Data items
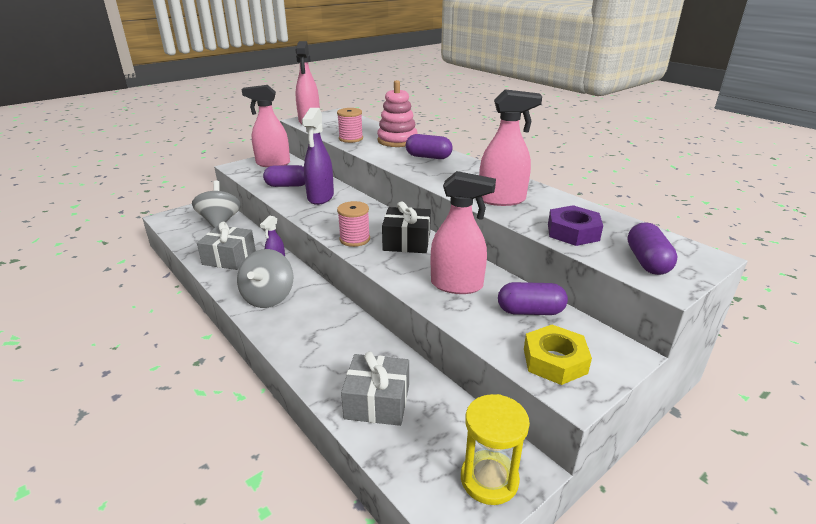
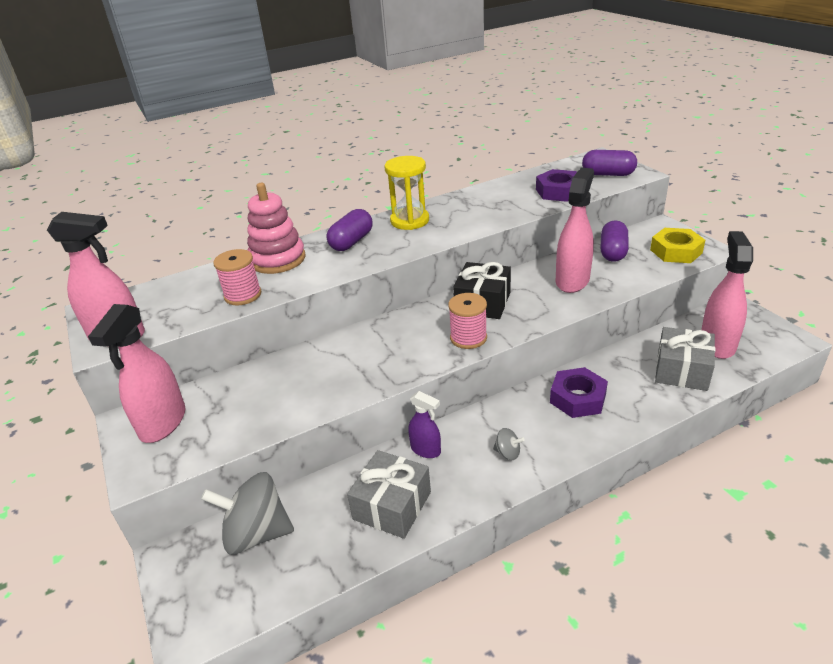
camera: 75 degrees left, 5 degrees up
(268, 297) = (507, 453): grey spinning top -> grey spinning top, size x0.43
(287, 185) = (273, 401): purple capsule -> none
(320, 197) = (335, 366): purple spray bottle -> none
(331, 330) = (577, 398): none -> purple nut
(489, 479) = (749, 323): yellow hourglass -> yellow hourglass (409, 221)
(502, 200) = (487, 212): pink spray bottle -> pink spray bottle (717, 344)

## WORK REQUEST:
Each record needs to be reproduced exactly, and no image should be carried over.

## ANSWER SPACE:
camera: 75 degrees left, 5 degrees up
(268, 297) = (507, 453): grey spinning top -> grey spinning top, size x0.43
(287, 185) = (273, 401): purple capsule -> none
(320, 197) = (335, 366): purple spray bottle -> none
(331, 330) = (577, 398): none -> purple nut
(489, 479) = (749, 323): yellow hourglass -> yellow hourglass (409, 221)
(502, 200) = (487, 212): pink spray bottle -> pink spray bottle (717, 344)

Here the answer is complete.